§ **TASK TO CARRY OUT**:
Number of lines below with the word "degrees": give it and nothing more.

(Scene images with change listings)
___

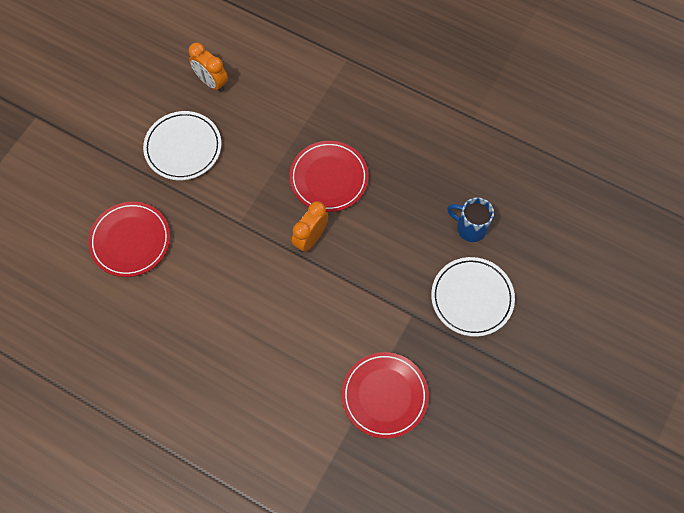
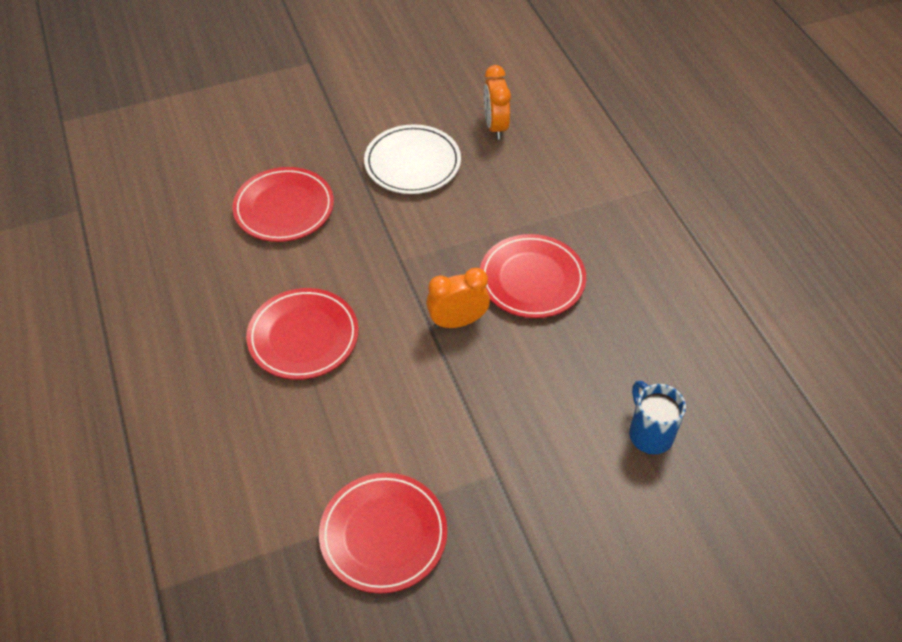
camera: 40 degrees right, 15 degrees down
(229, 317) = (303, 337): none -> red plate
(472, 298) = (583, 508): white plate -> none

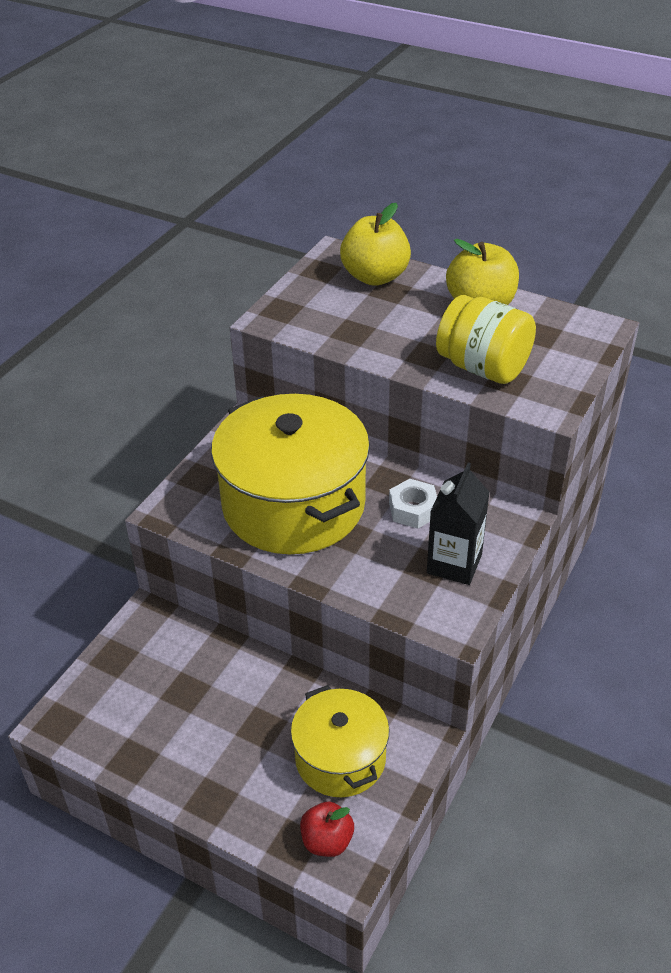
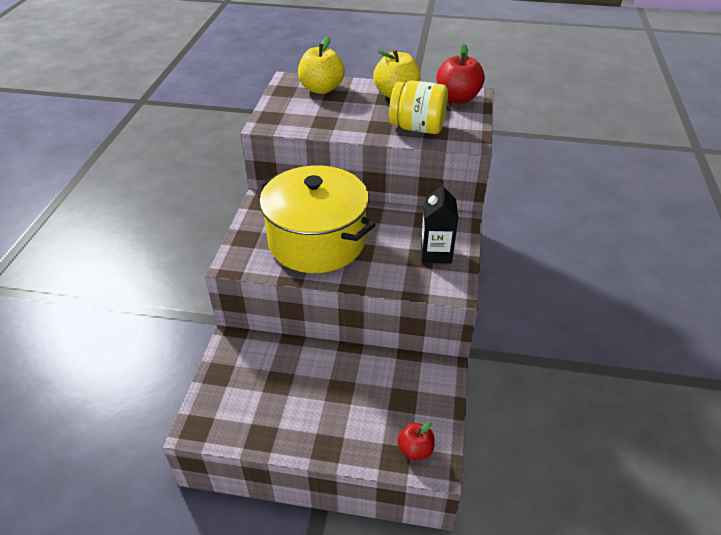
camera: 20 degrees left, 0 degrees up
(340, 758) = (400, 396): yellow pot -> none
(413, 509) = (394, 227): white nut -> none
(572, 330) = (457, 98): none -> red apple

___

§ **YOUR RESPONSE**:
2